[Records excerpted from a collection]
»»
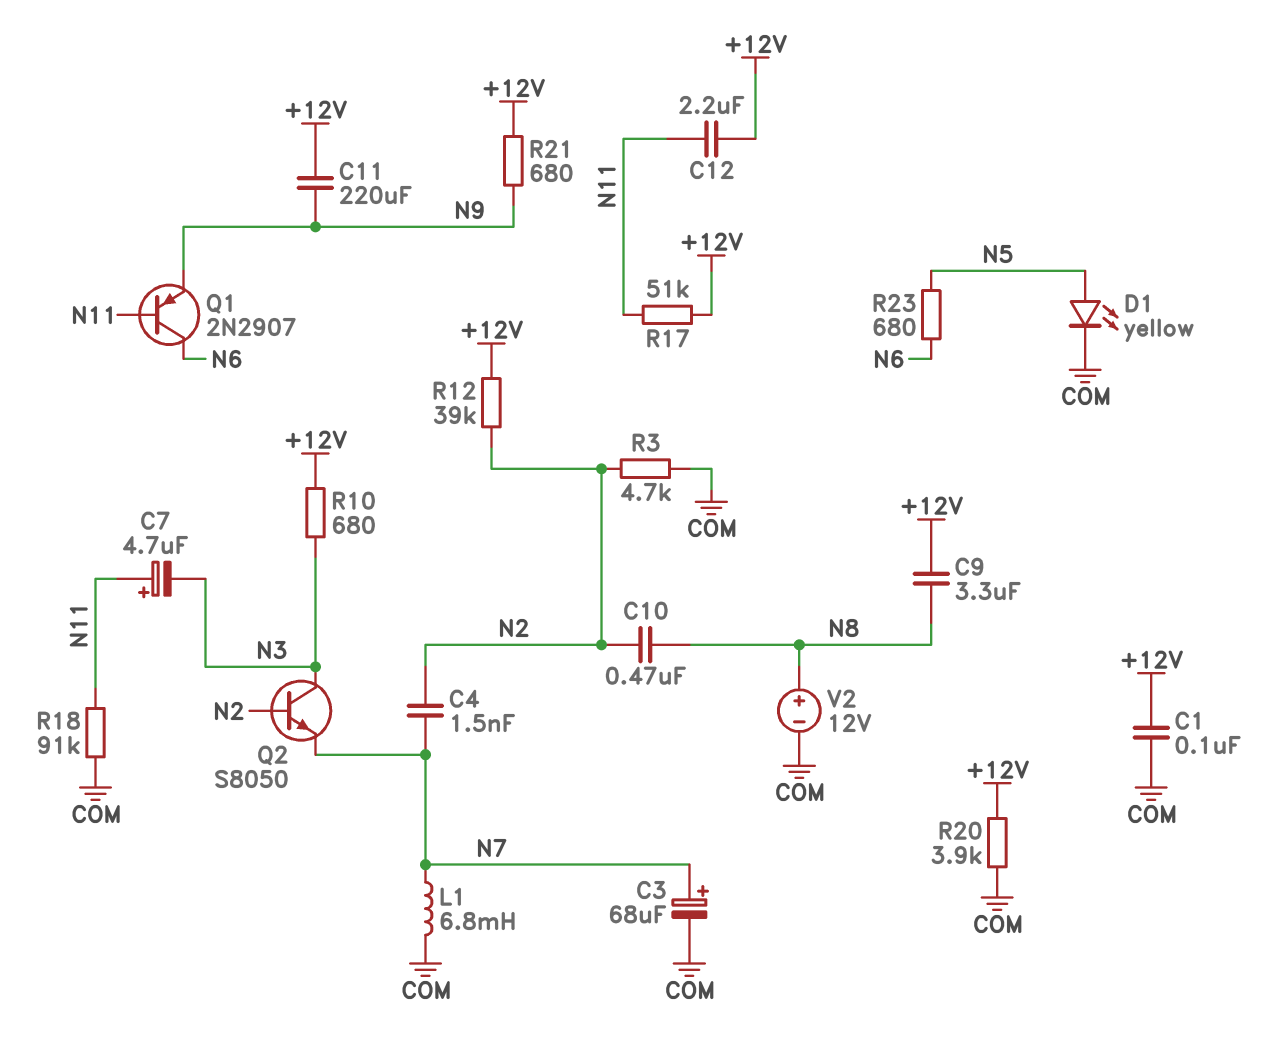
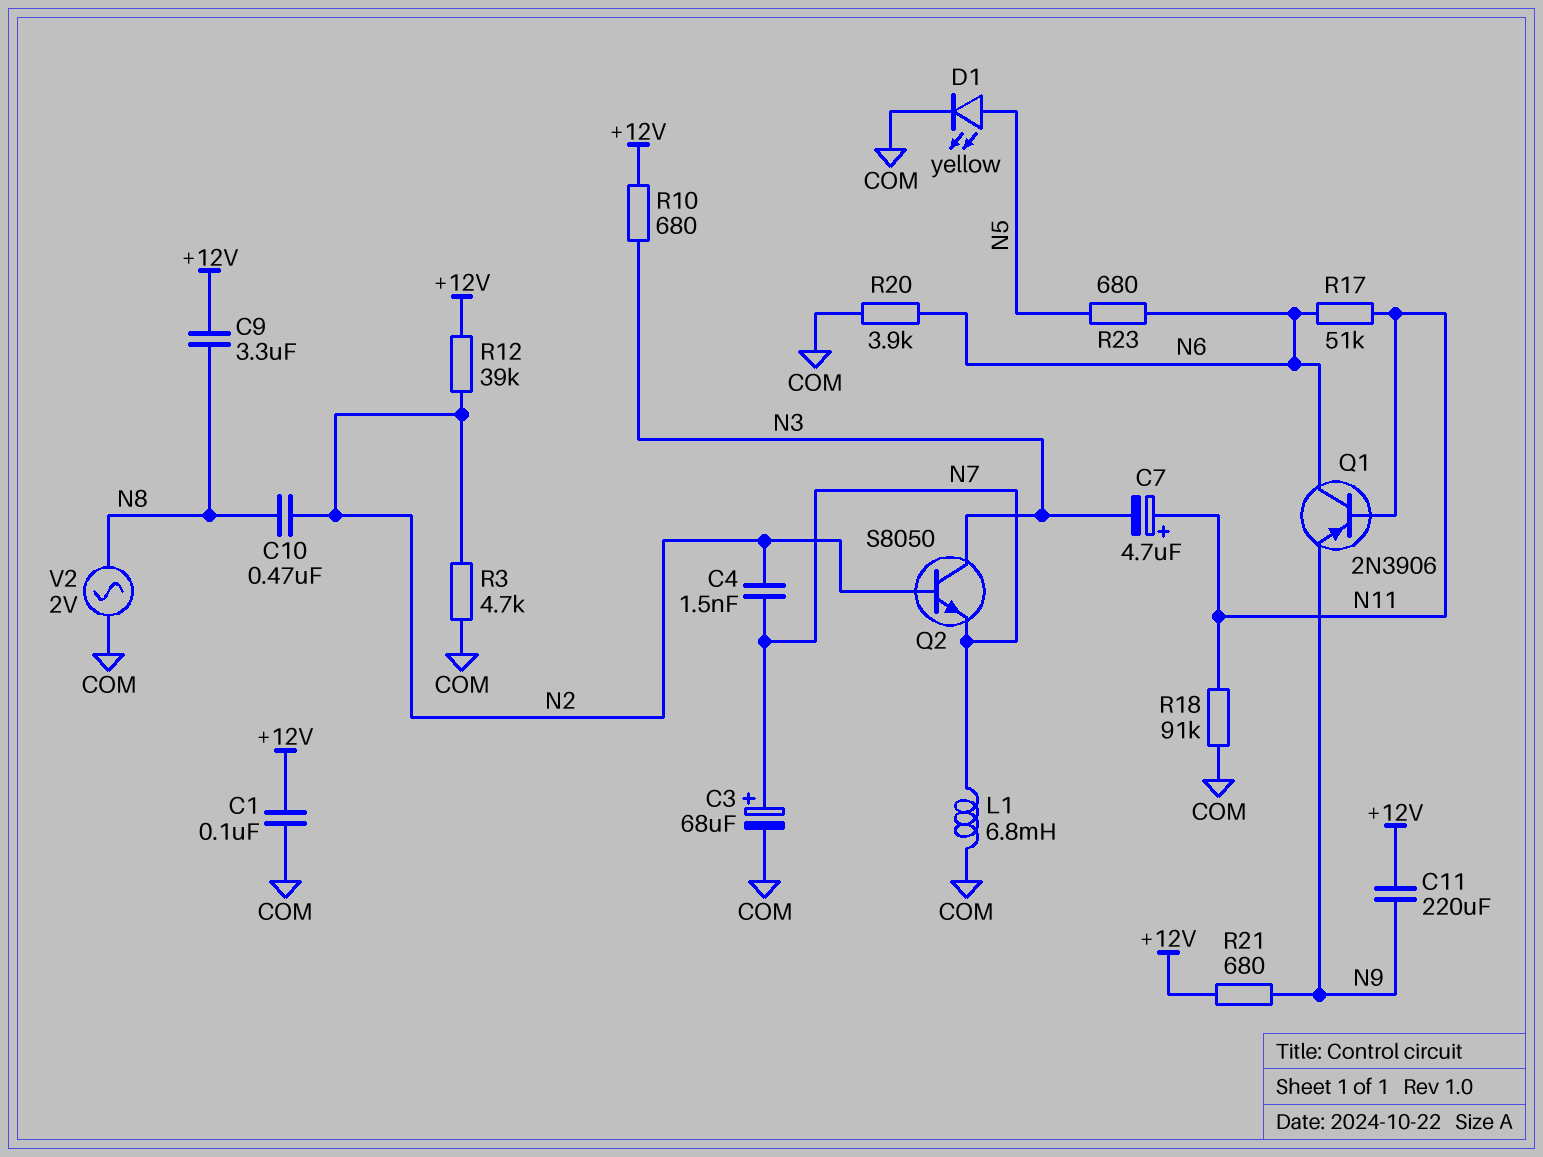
C12: 2.2uF (+12V, N11) -> none
Q1: PNP 2N2907 (B N11, C N6, E N9) -> PNP 2N3906 (B N11, C N6, E N9)
R17: 51k (+12V, N11) -> 51k (N6, N11)
R20: 3.9k (+12V, COM) -> 3.9k (COM, N6)
V2: 12V (plus N8, minus COM) -> AC 2V (COM, N8)

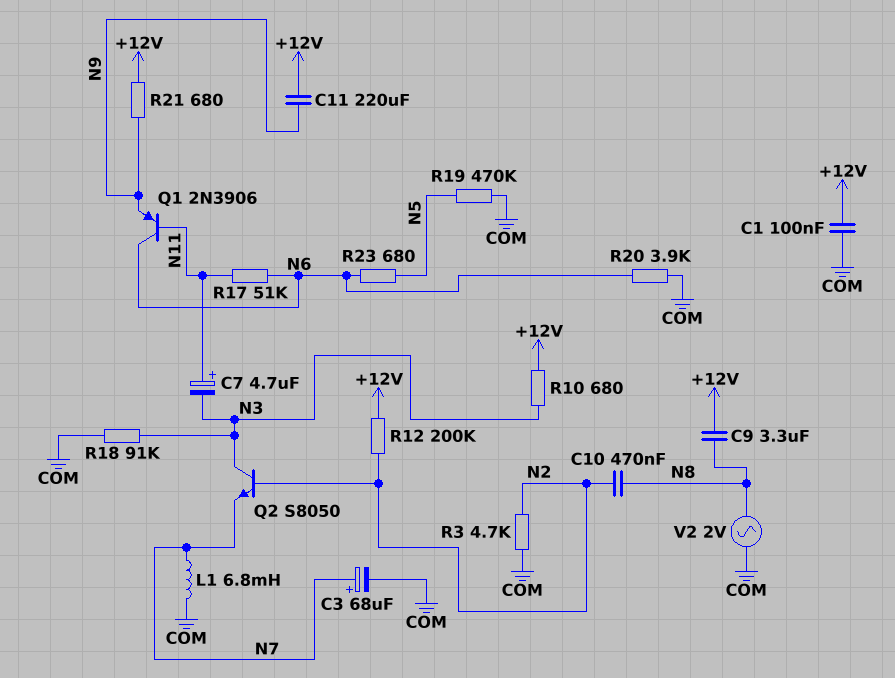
C4: 1.5nF (N2, N7) -> none
D1: LED yellow (A N5, K COM) -> none
R12: 39k (+12V, N2) -> 200k (+12V, N2)
R18: 91k (COM, N11) -> 91k (COM, N3)
R19: none -> 470k (COM, N5)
««
Task goal:
Transcribe every entry exactly, omitting pictures.

Your solution:
C12: 2.2uF (+12V, N11) -> none
Q1: PNP 2N2907 (B N11, C N6, E N9) -> PNP 2N3906 (B N11, C N6, E N9)
R17: 51k (+12V, N11) -> 51k (N6, N11)
R20: 3.9k (+12V, COM) -> 3.9k (COM, N6)
V2: 12V (plus N8, minus COM) -> AC 2V (COM, N8)

C4: 1.5nF (N2, N7) -> none
D1: LED yellow (A N5, K COM) -> none
R12: 39k (+12V, N2) -> 200k (+12V, N2)
R18: 91k (COM, N11) -> 91k (COM, N3)
R19: none -> 470k (COM, N5)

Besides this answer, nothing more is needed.